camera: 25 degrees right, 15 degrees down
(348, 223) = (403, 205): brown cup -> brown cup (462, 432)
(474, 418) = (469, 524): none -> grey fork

----------

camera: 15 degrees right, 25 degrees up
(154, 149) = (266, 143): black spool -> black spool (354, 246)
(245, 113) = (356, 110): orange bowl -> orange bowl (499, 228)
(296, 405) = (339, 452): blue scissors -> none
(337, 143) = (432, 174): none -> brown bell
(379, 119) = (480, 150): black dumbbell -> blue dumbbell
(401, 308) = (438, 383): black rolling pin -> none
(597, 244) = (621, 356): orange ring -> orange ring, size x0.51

----------

→ **DESCRIPTION OF THE TASK**: Your answer should consist of the lines from the line with "(401, 308) = (438, 383): black" to the line with "(597, 244) = (621, 356): orange" above, repeated exactly, both ends included.

→ **ANSWER BOX**:
(401, 308) = (438, 383): black rolling pin -> none
(597, 244) = (621, 356): orange ring -> orange ring, size x0.51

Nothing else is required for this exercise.